→ **PROBLEM REQUIREMENTS**: In the listing below, pick out lines with "pink".
━━━━━━━━━━━━━━━━━━━━
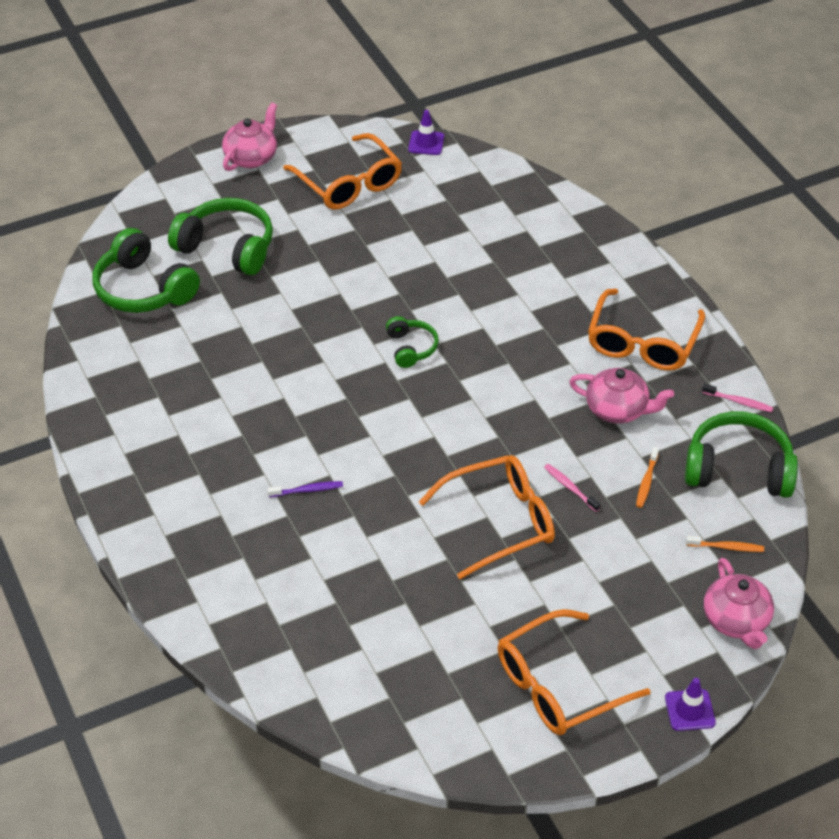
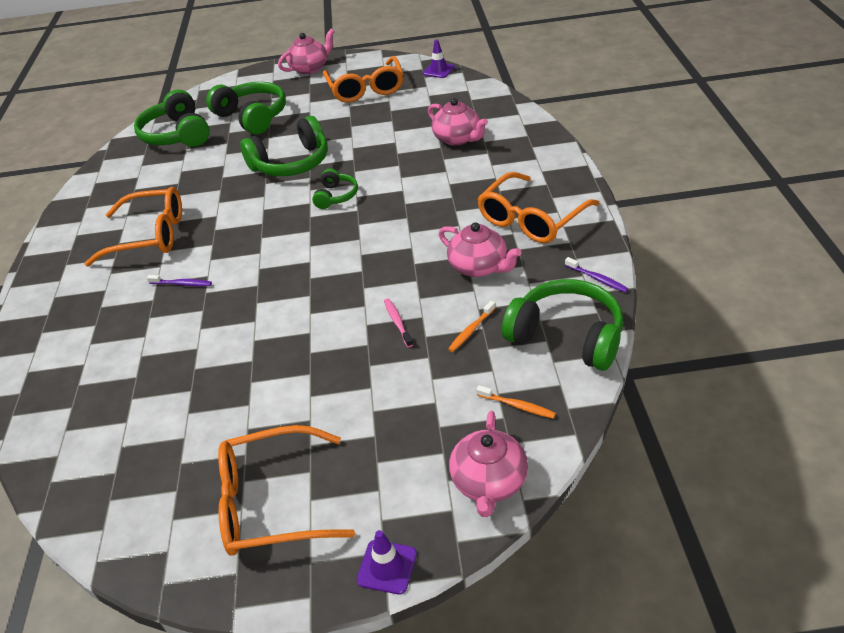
camera: 25 degrees right, 5 degrees down
(327, 311) = (291, 163): none -> green headphones
(499, 522) = (316, 339): orange glasses -> orange glasses (149, 236)
(507, 246) = (458, 139): none -> pink teapot
(739, 402) = (597, 279): pink toothbrush -> purple toothbrush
━━━━━━━━━━━━━━━━━━━━
→ **OUTPUT**:
(507, 246) = (458, 139): none -> pink teapot
(739, 402) = (597, 279): pink toothbrush -> purple toothbrush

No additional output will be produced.